ASSIGNMENT: Could you copy exactly the lines from the one containing "D6: diode (A" through the last line of the records below, and nothing else?

Data items
###
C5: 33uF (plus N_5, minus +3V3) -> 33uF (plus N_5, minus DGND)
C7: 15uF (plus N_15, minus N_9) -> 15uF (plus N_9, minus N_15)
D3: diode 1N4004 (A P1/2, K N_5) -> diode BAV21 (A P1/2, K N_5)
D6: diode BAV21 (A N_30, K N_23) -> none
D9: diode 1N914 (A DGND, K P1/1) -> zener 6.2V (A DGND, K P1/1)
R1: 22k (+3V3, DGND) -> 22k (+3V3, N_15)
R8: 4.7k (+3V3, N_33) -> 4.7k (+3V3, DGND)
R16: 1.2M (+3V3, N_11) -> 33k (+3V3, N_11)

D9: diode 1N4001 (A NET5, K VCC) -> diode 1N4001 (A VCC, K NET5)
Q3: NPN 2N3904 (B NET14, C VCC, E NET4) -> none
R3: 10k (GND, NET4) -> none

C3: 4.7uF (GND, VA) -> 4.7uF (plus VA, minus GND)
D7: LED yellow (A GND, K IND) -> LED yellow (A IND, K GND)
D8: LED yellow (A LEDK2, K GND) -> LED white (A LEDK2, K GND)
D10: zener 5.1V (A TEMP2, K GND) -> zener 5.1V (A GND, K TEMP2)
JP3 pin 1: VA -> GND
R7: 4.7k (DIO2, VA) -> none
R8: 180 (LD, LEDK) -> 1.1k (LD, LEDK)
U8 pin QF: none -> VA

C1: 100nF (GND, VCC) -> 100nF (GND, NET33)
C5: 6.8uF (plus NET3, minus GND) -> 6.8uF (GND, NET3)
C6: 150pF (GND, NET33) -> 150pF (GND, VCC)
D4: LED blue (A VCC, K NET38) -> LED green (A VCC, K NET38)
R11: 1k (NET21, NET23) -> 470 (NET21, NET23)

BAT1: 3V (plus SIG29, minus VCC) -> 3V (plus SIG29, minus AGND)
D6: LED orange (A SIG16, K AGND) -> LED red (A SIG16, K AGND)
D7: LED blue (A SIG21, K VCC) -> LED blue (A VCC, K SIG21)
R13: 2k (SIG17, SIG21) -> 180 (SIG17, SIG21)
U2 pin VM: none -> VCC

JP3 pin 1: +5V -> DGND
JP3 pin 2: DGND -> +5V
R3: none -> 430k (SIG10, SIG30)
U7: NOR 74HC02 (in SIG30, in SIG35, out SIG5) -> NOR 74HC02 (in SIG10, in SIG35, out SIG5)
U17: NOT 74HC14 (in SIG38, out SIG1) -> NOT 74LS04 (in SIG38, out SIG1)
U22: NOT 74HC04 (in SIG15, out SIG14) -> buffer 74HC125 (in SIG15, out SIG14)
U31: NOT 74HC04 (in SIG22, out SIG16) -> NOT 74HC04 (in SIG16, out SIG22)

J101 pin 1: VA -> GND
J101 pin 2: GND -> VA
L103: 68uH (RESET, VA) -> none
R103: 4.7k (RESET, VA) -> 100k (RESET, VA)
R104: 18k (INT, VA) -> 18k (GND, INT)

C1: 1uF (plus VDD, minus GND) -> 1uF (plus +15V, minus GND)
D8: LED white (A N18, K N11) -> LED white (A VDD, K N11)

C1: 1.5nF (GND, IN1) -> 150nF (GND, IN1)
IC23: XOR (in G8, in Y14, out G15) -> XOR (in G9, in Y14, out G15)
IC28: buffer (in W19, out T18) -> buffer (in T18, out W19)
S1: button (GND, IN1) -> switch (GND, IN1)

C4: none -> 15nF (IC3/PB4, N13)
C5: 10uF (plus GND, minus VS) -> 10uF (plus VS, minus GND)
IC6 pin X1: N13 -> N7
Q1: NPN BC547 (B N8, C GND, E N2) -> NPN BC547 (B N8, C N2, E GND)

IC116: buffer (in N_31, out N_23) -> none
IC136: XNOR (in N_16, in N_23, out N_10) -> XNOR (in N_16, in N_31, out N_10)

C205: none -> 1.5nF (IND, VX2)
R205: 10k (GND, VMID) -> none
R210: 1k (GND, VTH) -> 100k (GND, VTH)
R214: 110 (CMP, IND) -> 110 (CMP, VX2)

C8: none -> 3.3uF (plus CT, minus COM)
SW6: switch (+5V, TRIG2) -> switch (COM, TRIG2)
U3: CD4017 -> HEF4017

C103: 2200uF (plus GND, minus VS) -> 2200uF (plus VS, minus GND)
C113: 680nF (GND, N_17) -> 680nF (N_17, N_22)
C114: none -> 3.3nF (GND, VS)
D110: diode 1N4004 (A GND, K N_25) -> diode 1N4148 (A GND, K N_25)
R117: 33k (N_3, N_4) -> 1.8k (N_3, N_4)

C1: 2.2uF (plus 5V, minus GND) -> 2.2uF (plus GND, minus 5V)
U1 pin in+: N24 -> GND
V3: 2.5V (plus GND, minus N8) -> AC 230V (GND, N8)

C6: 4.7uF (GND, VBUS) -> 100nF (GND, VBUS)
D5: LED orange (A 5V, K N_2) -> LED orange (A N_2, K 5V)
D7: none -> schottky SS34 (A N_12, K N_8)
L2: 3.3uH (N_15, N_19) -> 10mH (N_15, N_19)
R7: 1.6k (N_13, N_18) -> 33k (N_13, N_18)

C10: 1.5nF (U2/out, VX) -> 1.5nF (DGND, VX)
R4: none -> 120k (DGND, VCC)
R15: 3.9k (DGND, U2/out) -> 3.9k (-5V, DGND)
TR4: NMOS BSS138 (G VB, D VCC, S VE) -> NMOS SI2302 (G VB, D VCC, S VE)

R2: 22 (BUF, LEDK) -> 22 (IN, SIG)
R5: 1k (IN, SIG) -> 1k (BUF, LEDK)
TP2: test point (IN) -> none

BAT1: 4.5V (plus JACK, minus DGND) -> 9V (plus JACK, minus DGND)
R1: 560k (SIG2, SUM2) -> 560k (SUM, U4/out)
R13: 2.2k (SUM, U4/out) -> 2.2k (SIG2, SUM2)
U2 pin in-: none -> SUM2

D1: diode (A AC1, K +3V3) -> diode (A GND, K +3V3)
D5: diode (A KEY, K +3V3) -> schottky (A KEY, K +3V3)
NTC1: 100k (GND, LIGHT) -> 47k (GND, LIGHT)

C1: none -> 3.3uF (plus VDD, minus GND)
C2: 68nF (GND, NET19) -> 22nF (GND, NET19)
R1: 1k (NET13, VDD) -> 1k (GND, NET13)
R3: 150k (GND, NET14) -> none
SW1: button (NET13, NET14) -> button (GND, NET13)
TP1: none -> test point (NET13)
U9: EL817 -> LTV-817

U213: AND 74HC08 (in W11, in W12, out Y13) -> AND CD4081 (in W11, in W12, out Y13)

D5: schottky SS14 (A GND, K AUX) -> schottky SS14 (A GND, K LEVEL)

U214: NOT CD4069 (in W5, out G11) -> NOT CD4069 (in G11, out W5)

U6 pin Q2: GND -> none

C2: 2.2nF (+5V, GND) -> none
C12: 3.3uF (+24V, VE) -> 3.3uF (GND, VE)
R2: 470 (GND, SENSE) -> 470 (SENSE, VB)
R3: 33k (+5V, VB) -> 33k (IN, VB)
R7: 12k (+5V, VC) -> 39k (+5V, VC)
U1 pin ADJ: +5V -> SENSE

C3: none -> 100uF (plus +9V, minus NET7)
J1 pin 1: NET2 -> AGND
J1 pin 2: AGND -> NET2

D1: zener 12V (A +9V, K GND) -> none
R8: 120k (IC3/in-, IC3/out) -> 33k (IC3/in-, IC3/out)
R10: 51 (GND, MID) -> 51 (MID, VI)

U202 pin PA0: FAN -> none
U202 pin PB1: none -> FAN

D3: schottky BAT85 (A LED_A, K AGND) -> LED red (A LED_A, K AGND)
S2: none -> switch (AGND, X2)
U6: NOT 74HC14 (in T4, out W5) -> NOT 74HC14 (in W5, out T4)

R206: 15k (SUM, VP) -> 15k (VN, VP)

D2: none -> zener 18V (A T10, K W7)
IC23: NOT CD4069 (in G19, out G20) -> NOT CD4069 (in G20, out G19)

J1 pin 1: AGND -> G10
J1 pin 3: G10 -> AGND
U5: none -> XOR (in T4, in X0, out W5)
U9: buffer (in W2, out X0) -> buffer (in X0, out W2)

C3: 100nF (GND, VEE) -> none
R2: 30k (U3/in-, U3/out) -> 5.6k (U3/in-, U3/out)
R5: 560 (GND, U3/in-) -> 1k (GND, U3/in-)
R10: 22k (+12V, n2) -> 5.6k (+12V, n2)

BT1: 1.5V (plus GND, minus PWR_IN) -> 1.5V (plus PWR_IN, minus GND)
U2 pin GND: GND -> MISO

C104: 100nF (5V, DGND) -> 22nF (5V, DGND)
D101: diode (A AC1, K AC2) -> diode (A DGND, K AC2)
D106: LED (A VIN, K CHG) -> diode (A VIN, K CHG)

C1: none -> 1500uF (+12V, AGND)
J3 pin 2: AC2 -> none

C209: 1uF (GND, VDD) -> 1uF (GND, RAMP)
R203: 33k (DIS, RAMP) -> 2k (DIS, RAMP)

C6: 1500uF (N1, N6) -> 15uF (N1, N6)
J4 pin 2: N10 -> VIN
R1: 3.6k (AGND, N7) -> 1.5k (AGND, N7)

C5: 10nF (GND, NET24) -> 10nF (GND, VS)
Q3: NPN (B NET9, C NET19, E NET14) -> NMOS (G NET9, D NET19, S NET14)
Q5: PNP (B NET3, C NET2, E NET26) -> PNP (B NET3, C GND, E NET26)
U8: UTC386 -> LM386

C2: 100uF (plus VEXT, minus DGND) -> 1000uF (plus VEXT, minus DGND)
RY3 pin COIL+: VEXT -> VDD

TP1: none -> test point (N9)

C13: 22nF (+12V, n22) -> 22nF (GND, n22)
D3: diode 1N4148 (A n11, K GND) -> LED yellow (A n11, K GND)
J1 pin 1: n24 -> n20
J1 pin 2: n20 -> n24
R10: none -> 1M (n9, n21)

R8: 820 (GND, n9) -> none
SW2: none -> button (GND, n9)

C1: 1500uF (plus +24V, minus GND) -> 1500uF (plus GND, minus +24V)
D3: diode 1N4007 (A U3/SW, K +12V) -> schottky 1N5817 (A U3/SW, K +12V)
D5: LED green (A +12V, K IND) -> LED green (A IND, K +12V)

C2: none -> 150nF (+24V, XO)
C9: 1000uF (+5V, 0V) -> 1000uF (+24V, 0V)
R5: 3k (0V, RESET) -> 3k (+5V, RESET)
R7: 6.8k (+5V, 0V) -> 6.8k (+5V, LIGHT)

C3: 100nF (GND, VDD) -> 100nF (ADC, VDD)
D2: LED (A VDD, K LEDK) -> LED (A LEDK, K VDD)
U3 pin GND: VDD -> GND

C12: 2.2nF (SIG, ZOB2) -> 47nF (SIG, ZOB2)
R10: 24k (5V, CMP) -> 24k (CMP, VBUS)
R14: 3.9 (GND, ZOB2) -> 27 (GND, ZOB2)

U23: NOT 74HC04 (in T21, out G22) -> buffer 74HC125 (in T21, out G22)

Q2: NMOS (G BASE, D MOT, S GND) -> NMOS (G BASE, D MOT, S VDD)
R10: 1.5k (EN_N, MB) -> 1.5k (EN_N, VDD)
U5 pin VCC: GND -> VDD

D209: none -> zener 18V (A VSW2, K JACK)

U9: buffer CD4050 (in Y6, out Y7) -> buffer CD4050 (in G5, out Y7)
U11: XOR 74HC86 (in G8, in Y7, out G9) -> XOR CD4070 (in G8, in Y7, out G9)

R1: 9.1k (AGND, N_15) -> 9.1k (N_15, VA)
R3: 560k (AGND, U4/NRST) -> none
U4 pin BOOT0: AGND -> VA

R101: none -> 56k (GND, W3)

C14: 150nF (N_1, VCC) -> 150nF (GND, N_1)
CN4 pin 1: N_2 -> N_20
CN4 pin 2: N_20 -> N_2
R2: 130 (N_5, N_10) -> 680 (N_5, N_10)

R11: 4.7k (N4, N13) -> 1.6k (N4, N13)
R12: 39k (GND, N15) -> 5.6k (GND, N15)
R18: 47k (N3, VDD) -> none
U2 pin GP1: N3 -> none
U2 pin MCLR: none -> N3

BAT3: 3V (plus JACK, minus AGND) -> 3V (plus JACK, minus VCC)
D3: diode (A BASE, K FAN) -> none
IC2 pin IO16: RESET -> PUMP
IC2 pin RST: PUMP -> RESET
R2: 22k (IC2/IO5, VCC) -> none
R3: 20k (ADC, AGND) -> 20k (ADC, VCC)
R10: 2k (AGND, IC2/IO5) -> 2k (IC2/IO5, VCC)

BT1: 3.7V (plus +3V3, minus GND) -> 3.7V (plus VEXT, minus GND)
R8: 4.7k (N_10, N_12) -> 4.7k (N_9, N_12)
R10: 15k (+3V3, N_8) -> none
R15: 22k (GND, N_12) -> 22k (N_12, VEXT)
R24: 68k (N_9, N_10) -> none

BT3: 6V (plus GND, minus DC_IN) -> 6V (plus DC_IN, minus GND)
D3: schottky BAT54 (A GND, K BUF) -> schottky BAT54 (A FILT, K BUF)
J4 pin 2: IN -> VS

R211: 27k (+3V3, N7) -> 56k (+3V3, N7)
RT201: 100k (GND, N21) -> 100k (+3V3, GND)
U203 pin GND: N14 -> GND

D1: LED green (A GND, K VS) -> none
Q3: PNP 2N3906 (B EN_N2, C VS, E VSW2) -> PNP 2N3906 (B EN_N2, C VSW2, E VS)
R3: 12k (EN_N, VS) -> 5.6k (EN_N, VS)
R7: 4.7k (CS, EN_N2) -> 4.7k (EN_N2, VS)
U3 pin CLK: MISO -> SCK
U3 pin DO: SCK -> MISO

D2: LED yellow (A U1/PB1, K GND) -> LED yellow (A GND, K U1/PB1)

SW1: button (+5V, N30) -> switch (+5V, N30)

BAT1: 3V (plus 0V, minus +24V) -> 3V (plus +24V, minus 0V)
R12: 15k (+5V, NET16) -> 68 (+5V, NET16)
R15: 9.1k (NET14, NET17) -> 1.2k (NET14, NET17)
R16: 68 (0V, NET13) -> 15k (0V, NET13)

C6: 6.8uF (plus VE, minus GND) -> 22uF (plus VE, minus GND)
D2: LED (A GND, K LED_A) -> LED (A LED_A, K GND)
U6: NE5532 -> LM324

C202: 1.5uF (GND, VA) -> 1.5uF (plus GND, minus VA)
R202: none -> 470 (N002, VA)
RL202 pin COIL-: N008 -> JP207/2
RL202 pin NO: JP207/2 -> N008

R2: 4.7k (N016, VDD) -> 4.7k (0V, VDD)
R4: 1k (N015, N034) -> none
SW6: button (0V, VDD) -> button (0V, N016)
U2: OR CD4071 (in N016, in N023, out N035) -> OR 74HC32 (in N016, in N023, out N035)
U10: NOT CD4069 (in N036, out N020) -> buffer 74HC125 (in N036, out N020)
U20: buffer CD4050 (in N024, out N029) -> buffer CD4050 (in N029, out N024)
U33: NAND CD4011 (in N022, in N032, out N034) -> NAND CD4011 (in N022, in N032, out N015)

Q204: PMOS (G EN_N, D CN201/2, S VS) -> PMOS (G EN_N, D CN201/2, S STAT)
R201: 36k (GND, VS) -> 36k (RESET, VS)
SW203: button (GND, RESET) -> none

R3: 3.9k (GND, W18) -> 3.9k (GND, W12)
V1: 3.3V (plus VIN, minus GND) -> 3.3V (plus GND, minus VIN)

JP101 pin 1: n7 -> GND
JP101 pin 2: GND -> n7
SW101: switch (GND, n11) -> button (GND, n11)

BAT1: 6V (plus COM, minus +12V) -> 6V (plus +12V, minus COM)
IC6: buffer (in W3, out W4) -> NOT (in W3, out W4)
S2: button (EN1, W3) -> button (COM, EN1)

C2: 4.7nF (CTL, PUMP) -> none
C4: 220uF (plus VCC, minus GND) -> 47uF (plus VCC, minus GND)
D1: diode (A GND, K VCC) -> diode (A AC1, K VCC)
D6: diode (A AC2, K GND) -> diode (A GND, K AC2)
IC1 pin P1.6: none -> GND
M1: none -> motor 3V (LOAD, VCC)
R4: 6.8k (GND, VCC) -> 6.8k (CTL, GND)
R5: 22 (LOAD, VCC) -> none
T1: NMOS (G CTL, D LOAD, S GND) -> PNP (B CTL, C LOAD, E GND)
###
TASK RESPONSE:
D6: diode (A AC2, K GND) -> diode (A GND, K AC2)
IC1 pin P1.6: none -> GND
M1: none -> motor 3V (LOAD, VCC)
R4: 6.8k (GND, VCC) -> 6.8k (CTL, GND)
R5: 22 (LOAD, VCC) -> none
T1: NMOS (G CTL, D LOAD, S GND) -> PNP (B CTL, C LOAD, E GND)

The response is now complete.